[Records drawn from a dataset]
---

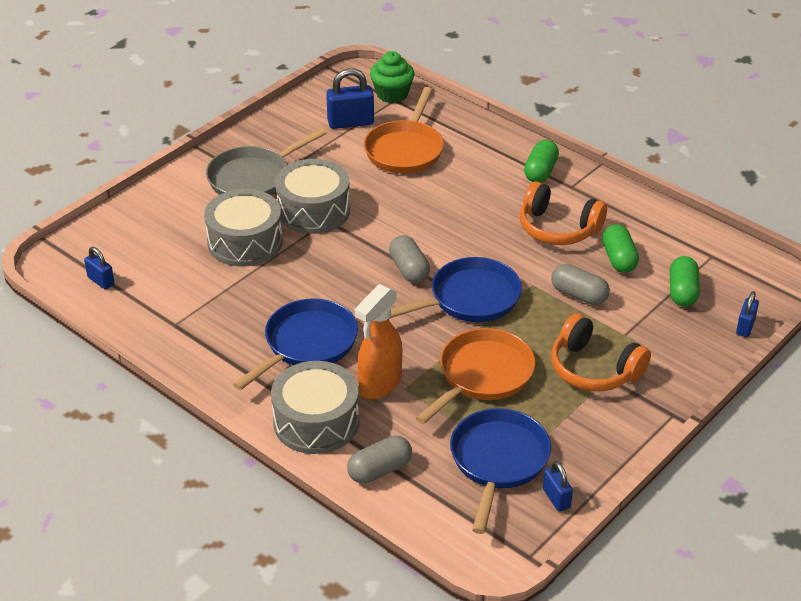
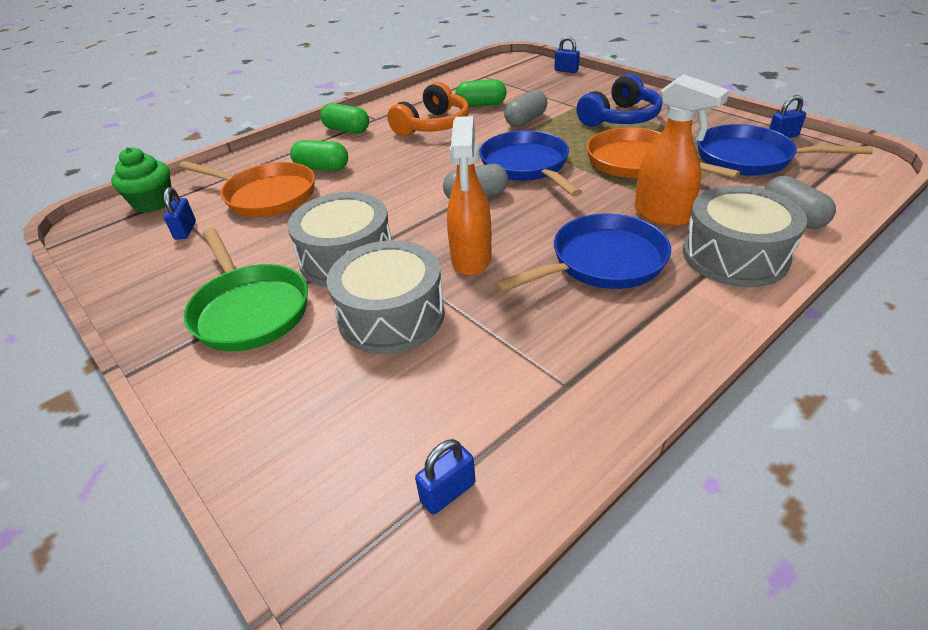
camera: 80 degrees left, 0 degrees up
(253, 178) = (249, 310): grey pan -> green pan
(307, 344) = (602, 262): blue pan -> blue pan turned 105 degrees clockwise
(311, 274) = (471, 260): none -> orange spray bottle
(350, 123) = (185, 230): blue padlock -> blue padlock, size x0.59
(594, 369) = (620, 118): orange headphones -> blue headphones
(682, 292) = (525, 86): green capsule -> green capsule (322, 168)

---

Retype exactly the lines from the one containing "(350, 123) = (185, 230): blue" through the end of the data. Add nothing.

(350, 123) = (185, 230): blue padlock -> blue padlock, size x0.59
(594, 369) = (620, 118): orange headphones -> blue headphones
(682, 292) = (525, 86): green capsule -> green capsule (322, 168)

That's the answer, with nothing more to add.